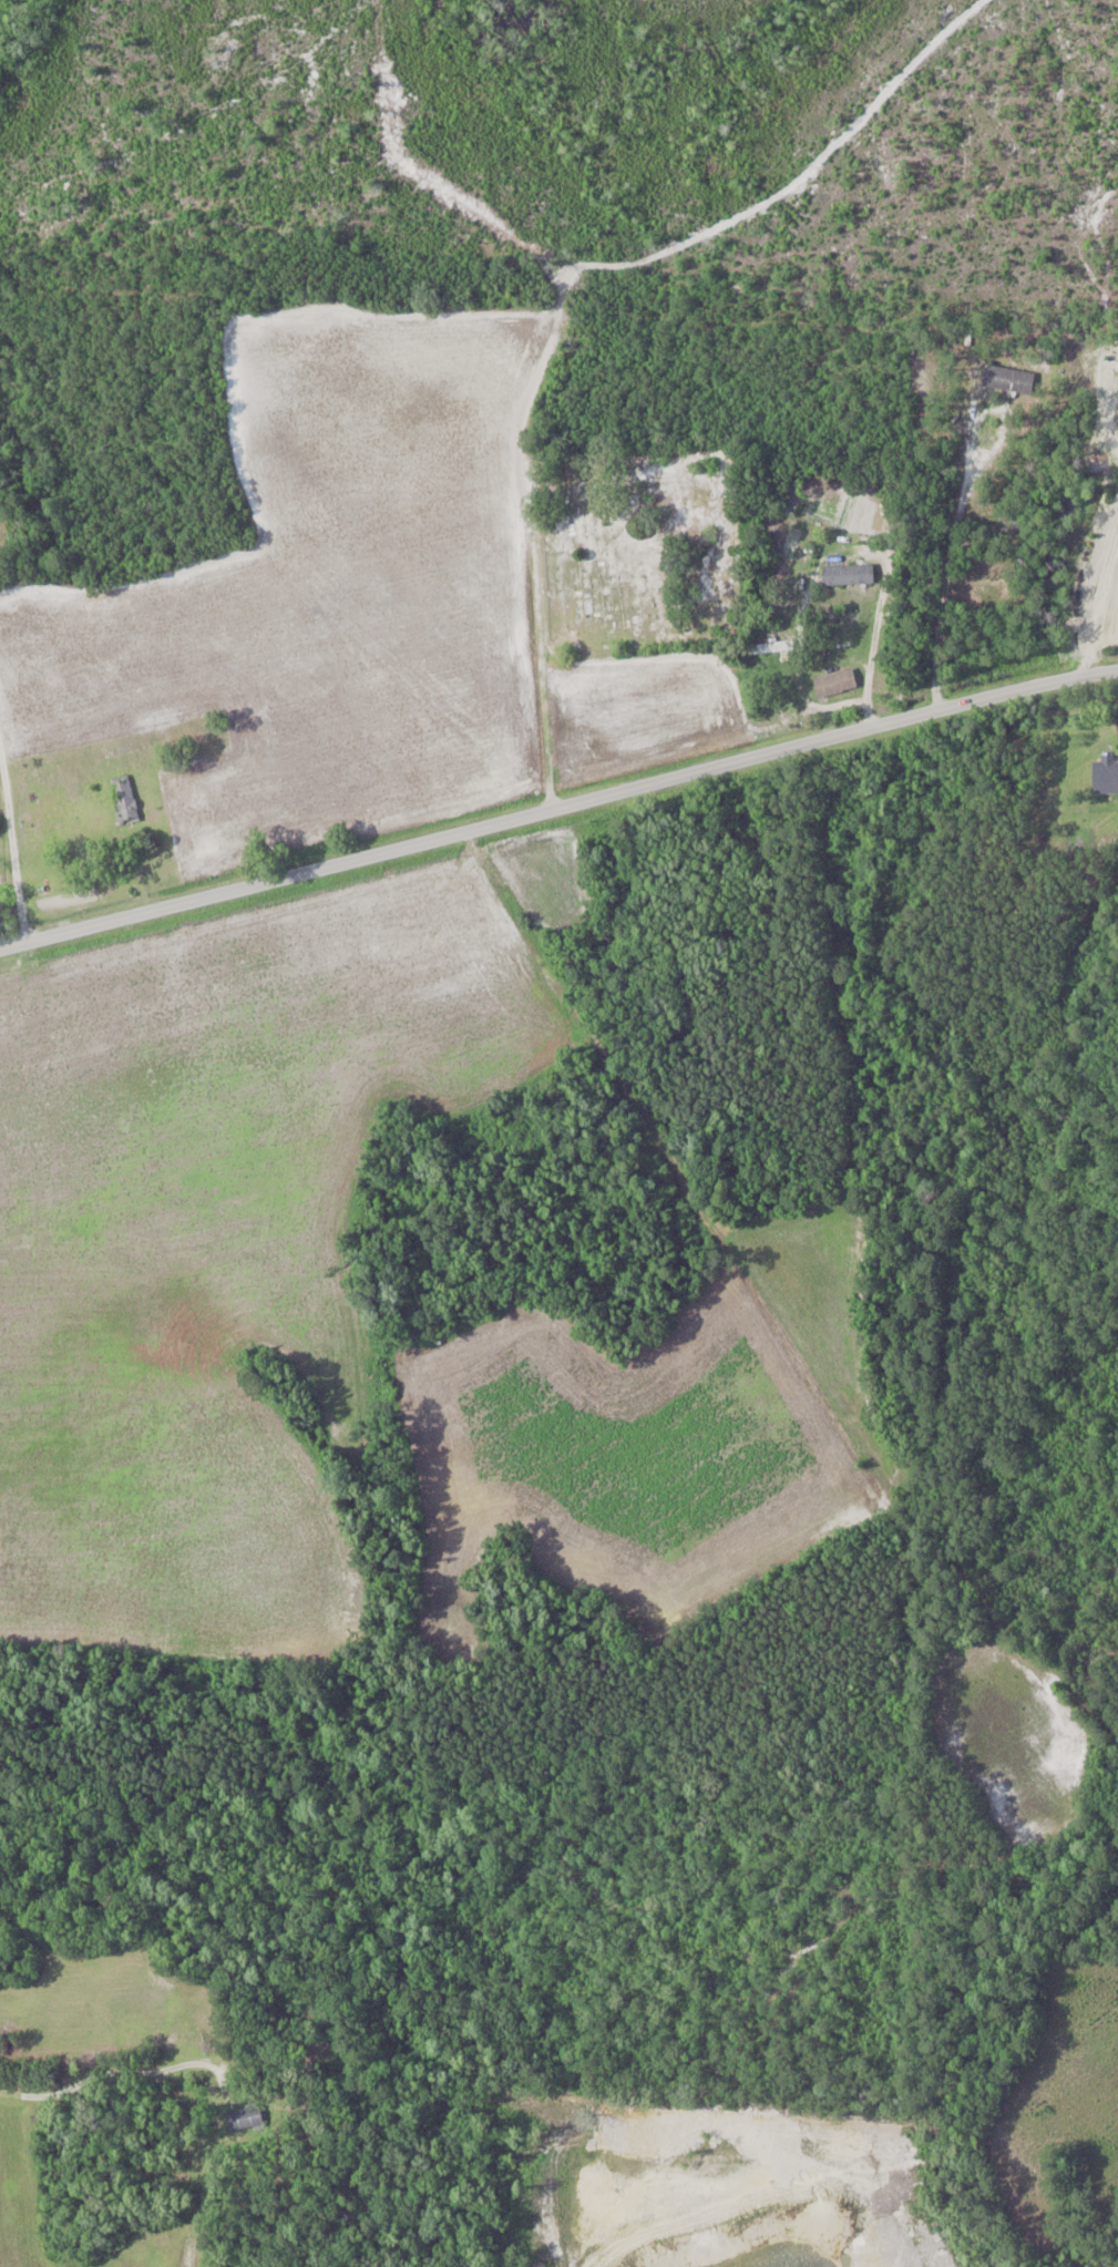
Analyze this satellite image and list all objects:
building: (1009, 378)
road: (1110, 421)
road: (958, 511)
road: (834, 550)
building: (850, 574)
road: (1093, 588)
building: (771, 647)
building: (836, 683)
building: (1102, 733)
building: (125, 799)
road: (558, 805)
road: (29, 829)
building: (245, 2117)
building: (189, 2253)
= = =
## Work request
Every entry above needs to be duplicated precisely, and none of the pictures should appear.

## Solved problem
Analyze this satellite image and list all objects:
building: (1009, 378)
road: (1110, 421)
road: (958, 511)
road: (834, 550)
building: (850, 574)
road: (1093, 588)
building: (771, 647)
building: (836, 683)
building: (1102, 733)
building: (125, 799)
road: (558, 805)
road: (29, 829)
building: (245, 2117)
building: (189, 2253)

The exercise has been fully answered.